AIM OF THE EXERCISE: From the records below, set down exactly the lines starting with the line that contains "(667, 395) = (465, 356): turquoise" and going on through the line that contains "(752, 207) = (507, 228): turquoise". Nothing else is wanted.

DATA FOR THE TASK:
====
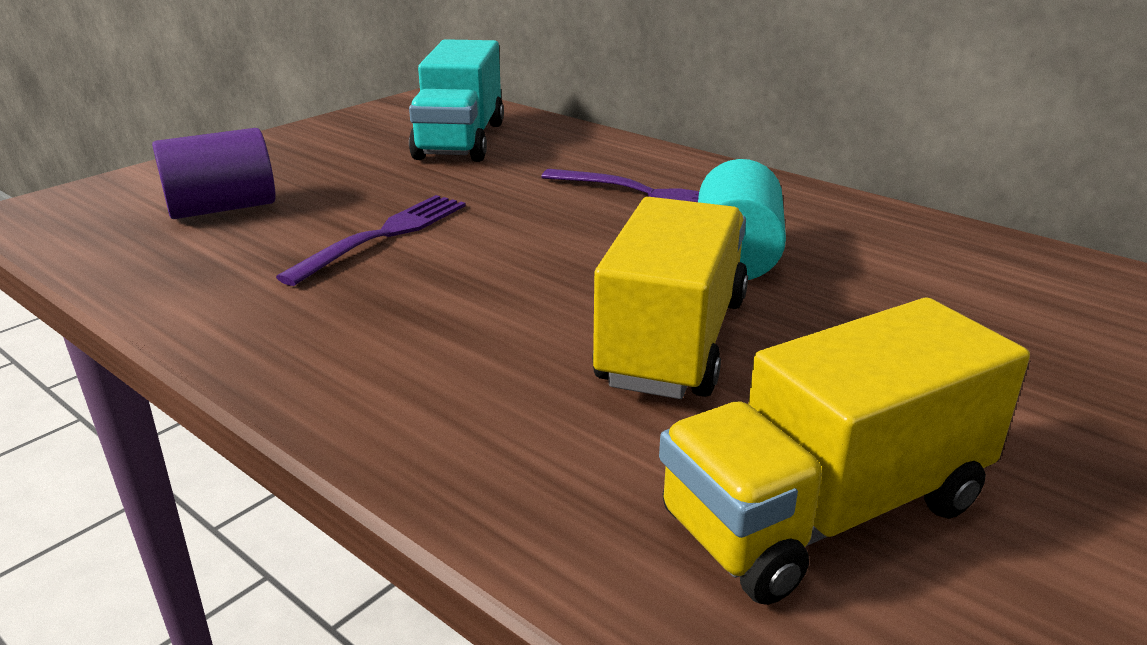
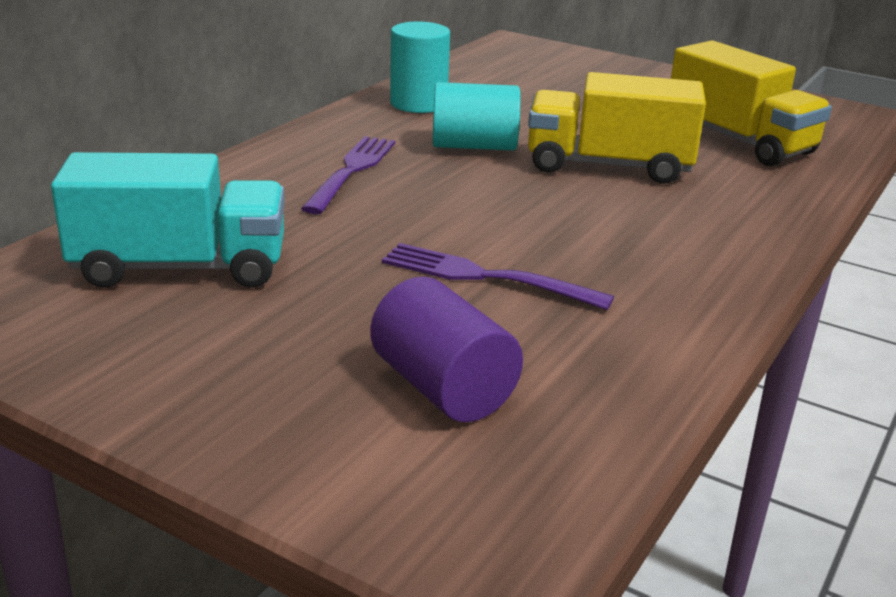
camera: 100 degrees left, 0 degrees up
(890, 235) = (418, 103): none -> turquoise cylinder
====
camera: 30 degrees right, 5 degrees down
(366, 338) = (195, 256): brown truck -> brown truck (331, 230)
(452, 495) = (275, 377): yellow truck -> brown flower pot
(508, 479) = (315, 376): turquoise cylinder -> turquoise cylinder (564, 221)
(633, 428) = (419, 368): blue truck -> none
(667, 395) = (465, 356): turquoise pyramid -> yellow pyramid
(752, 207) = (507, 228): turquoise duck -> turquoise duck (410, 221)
====
REPLY TO THE TASK:
(667, 395) = (465, 356): turquoise pyramid -> yellow pyramid
(752, 207) = (507, 228): turquoise duck -> turquoise duck (410, 221)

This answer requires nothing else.